Instructions for the task: From the data below, return the exact lines starting at the line containing "white screwdriver [385,81,490,105]" and ending at the line containing "none -> orange pencil [394,113,430,191]", both included, and nothing else.

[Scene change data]

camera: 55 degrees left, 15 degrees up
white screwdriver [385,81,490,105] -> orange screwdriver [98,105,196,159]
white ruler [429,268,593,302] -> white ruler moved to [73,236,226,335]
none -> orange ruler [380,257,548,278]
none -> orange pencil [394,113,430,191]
...
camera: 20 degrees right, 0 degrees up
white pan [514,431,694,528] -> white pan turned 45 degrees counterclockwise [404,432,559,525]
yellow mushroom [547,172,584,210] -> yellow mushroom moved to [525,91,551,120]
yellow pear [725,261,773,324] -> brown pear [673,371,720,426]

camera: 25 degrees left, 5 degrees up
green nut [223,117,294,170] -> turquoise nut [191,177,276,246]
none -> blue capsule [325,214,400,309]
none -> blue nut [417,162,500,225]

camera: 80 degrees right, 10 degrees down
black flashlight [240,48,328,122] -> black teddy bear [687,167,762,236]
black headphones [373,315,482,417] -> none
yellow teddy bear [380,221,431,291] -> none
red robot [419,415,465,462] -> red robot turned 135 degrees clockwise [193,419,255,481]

Solution to this task:
white screwdriver [385,81,490,105] -> orange screwdriver [98,105,196,159]
white ruler [429,268,593,302] -> white ruler moved to [73,236,226,335]
none -> orange ruler [380,257,548,278]
none -> orange pencil [394,113,430,191]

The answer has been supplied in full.